→ Exercise requirements
Please copy out word for word everything from the line containing "Trace every road" down to the end of the records.

→ Dataset content
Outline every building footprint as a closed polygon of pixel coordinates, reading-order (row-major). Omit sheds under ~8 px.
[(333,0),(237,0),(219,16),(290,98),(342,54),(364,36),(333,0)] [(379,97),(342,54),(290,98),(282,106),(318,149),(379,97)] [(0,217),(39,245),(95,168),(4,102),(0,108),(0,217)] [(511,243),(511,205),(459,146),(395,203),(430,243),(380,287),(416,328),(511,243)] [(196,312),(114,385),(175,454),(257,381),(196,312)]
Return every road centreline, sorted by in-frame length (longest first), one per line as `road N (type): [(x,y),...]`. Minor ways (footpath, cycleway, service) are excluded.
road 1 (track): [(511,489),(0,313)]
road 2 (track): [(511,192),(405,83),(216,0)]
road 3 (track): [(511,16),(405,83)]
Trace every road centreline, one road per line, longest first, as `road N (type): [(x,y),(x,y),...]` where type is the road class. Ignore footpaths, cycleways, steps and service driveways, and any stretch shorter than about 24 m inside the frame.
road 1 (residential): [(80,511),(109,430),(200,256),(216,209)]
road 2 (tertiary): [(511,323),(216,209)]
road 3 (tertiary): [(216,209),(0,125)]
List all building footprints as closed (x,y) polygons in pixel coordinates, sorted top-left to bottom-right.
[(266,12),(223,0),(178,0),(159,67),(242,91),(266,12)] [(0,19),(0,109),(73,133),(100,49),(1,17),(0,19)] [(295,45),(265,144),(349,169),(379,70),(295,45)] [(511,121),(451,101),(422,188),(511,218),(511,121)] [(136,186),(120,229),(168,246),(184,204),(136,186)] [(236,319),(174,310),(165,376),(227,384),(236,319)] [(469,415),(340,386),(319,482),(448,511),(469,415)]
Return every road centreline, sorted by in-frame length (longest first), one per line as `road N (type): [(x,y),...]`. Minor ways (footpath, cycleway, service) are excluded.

→ Exercise solution
Trace every road centreline, one road per line, longest first, as `road N (type): [(x,y),(x,y),...]` where type is the road class. Ignore footpaths, cycleways, steps and service driveways, and any stretch shorter than about 24 m inside the frame.
road 1 (residential): [(80,511),(109,430),(200,256),(216,209)]
road 2 (tertiary): [(511,323),(216,209)]
road 3 (tertiary): [(216,209),(0,125)]
List all building footprints as closed (x,y) polygons in pixel coordinates, sorted top-left to bottom-right.
[(266,12),(223,0),(178,0),(159,67),(242,91),(266,12)] [(0,19),(0,109),(73,133),(100,49),(1,17),(0,19)] [(295,45),(265,144),(349,169),(379,70),(295,45)] [(511,121),(451,101),(422,188),(511,218),(511,121)] [(136,186),(120,229),(168,246),(184,204),(136,186)] [(236,319),(174,310),(165,376),(227,384),(236,319)] [(469,415),(340,386),(319,482),(448,511),(469,415)]
Return every road centreline, sorted by in-frame length (longest first), one per line as `road N (type): [(x,y),...]`. Minor ways (footpath, cycleway, service) are excluded.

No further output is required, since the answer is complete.